* Problem details *
For the data below, count the lines that have the string "turquoise" and state that number by itself.
══ Information supplied
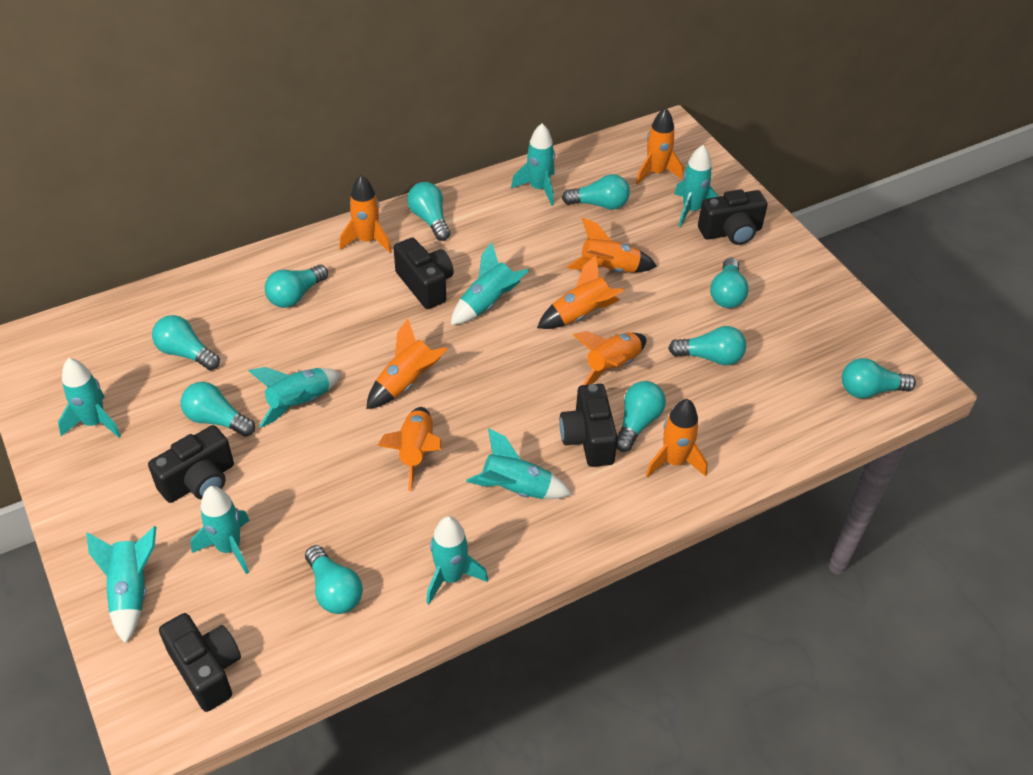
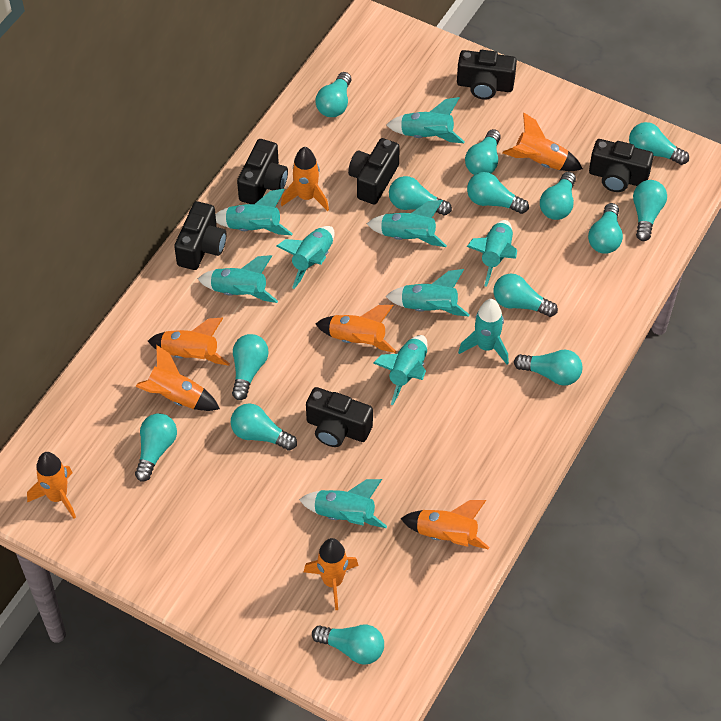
black camera: 5 -> 6
turquoise light bulb: 10 -> 14
turquoise rocket: 9 -> 10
════
* Your solution *
2